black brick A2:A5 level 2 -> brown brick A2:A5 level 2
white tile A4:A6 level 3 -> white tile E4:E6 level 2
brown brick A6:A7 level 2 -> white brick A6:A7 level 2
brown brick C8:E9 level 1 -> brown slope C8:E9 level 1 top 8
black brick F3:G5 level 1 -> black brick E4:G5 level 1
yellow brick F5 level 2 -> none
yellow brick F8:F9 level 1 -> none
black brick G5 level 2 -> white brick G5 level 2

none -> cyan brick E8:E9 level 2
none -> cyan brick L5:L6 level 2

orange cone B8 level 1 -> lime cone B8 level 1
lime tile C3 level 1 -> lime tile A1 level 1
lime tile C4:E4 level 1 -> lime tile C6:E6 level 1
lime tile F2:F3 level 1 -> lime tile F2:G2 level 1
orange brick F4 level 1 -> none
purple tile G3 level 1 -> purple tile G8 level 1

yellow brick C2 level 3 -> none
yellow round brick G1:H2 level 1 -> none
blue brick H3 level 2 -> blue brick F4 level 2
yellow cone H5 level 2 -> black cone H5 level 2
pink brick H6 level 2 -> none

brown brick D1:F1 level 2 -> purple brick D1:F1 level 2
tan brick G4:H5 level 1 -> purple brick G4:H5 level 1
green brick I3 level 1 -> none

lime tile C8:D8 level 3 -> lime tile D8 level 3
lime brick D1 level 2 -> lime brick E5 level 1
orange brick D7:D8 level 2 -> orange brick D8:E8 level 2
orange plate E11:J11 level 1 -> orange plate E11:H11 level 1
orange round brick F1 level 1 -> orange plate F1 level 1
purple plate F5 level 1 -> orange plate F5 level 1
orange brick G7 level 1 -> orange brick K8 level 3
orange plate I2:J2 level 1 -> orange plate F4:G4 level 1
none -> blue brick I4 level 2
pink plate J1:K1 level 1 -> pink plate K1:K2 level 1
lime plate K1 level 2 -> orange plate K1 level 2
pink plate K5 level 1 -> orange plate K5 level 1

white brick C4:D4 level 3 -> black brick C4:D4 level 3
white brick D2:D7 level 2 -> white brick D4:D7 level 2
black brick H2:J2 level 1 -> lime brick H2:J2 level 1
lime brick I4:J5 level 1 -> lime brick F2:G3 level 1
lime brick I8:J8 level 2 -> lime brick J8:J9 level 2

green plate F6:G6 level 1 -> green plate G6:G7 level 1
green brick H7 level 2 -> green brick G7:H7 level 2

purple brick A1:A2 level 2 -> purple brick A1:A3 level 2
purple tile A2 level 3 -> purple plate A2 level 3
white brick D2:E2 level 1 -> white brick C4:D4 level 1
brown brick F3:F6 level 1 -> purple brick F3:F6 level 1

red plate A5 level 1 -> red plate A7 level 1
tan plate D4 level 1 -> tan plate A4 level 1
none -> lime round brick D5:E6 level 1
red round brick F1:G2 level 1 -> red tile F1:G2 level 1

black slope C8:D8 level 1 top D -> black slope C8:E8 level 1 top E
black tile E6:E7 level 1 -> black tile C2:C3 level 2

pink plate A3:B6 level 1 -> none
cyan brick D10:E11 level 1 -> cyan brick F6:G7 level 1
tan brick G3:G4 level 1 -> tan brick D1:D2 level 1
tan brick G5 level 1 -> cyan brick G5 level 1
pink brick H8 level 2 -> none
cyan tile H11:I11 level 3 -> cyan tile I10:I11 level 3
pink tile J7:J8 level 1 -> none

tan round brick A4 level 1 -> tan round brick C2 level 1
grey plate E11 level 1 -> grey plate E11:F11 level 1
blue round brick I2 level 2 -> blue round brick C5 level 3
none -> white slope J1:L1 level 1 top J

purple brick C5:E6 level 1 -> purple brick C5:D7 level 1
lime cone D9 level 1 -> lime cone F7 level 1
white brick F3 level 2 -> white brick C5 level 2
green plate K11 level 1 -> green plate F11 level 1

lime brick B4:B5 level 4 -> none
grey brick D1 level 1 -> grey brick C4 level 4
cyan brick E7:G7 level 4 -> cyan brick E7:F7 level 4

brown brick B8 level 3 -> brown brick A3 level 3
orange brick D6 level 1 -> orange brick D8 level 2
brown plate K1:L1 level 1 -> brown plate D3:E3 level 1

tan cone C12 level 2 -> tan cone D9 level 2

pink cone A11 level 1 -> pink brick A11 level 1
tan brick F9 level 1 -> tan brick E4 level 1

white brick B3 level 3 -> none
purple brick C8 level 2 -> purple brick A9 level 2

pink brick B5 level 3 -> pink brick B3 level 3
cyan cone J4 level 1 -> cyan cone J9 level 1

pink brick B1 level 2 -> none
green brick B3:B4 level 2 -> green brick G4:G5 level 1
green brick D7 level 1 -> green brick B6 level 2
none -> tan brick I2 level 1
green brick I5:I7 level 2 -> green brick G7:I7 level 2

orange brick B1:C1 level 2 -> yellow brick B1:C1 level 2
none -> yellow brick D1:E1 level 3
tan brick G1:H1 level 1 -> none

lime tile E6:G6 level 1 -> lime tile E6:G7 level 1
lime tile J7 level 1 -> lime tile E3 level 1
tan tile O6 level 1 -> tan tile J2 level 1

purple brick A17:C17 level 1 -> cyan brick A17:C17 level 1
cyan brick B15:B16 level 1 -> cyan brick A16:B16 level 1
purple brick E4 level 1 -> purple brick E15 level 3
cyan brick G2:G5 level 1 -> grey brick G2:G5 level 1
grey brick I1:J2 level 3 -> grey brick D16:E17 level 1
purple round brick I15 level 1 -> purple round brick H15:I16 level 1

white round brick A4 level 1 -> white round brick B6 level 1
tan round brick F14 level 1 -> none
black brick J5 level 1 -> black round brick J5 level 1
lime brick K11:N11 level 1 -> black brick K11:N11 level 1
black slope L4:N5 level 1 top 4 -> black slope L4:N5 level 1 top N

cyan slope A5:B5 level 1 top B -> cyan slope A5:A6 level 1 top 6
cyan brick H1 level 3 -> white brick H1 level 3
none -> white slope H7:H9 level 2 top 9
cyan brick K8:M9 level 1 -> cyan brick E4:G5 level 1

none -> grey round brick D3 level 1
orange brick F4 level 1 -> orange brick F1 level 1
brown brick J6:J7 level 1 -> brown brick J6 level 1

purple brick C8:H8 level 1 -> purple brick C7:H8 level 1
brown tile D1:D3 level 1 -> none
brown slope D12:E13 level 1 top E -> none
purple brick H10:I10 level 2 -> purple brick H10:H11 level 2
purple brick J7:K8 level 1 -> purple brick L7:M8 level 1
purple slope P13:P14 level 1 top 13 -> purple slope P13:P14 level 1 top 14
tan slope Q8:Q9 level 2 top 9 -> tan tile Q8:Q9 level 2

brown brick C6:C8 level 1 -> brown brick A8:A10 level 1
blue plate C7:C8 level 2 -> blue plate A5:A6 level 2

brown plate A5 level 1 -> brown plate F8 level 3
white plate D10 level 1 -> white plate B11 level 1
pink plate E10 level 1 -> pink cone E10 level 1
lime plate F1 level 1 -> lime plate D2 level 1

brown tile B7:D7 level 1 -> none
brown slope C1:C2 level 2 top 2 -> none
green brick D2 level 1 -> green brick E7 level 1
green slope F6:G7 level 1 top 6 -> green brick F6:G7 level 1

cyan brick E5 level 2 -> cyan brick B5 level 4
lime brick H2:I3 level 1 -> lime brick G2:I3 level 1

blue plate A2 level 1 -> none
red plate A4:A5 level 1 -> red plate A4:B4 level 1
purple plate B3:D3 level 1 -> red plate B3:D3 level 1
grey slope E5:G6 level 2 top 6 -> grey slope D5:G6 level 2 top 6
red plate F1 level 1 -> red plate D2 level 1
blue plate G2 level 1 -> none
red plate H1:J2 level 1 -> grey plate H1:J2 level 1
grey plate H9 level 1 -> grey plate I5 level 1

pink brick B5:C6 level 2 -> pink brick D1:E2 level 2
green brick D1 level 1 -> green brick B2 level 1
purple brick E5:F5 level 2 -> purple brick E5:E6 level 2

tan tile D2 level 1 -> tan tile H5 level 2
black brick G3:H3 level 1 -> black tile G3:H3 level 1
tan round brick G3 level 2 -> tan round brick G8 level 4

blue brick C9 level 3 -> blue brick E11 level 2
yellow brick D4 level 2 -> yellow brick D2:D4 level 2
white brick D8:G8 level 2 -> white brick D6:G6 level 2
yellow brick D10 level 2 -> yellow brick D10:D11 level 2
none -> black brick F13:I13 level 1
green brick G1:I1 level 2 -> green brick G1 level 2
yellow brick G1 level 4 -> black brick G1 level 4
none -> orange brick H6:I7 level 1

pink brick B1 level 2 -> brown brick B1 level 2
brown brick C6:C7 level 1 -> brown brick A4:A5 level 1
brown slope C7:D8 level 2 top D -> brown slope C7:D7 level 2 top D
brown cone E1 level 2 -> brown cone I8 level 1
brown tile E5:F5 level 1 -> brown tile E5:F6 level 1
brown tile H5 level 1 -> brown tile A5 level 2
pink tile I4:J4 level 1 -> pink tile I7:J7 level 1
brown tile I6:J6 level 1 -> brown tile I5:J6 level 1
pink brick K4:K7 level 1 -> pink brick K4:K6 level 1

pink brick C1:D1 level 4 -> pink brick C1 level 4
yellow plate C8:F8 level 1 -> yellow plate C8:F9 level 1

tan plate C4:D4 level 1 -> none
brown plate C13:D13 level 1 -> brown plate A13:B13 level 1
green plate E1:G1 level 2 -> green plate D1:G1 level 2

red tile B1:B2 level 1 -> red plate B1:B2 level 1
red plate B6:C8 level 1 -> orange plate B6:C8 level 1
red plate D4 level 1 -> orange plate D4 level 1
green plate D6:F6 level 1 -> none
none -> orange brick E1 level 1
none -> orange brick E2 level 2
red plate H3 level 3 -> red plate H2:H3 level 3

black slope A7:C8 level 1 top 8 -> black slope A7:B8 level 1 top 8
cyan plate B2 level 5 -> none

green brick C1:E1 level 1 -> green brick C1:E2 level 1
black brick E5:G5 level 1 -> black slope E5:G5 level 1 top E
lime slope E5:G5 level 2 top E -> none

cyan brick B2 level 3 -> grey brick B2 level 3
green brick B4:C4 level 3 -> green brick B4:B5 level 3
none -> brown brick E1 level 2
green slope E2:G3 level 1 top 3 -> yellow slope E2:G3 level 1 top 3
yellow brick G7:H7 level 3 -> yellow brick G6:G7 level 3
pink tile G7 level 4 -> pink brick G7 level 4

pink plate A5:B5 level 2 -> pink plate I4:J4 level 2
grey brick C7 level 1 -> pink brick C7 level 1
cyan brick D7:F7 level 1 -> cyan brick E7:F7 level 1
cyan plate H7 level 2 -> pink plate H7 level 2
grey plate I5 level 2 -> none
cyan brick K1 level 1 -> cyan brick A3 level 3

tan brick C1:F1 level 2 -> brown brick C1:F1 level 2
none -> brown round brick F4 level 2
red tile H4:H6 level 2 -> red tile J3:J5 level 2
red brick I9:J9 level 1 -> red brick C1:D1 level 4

*-*-*

WHAT IS REQUIRED:
For the lines above, output exactly those from the line containing "lime tile J7 level 1 -> lime tile E3 level 1" through the line containing "none -> white slope H7:H9 level 2 top 9", and skip the others.

TASK ANSWER:
lime tile J7 level 1 -> lime tile E3 level 1
tan tile O6 level 1 -> tan tile J2 level 1

purple brick A17:C17 level 1 -> cyan brick A17:C17 level 1
cyan brick B15:B16 level 1 -> cyan brick A16:B16 level 1
purple brick E4 level 1 -> purple brick E15 level 3
cyan brick G2:G5 level 1 -> grey brick G2:G5 level 1
grey brick I1:J2 level 3 -> grey brick D16:E17 level 1
purple round brick I15 level 1 -> purple round brick H15:I16 level 1

white round brick A4 level 1 -> white round brick B6 level 1
tan round brick F14 level 1 -> none
black brick J5 level 1 -> black round brick J5 level 1
lime brick K11:N11 level 1 -> black brick K11:N11 level 1
black slope L4:N5 level 1 top 4 -> black slope L4:N5 level 1 top N

cyan slope A5:B5 level 1 top B -> cyan slope A5:A6 level 1 top 6
cyan brick H1 level 3 -> white brick H1 level 3
none -> white slope H7:H9 level 2 top 9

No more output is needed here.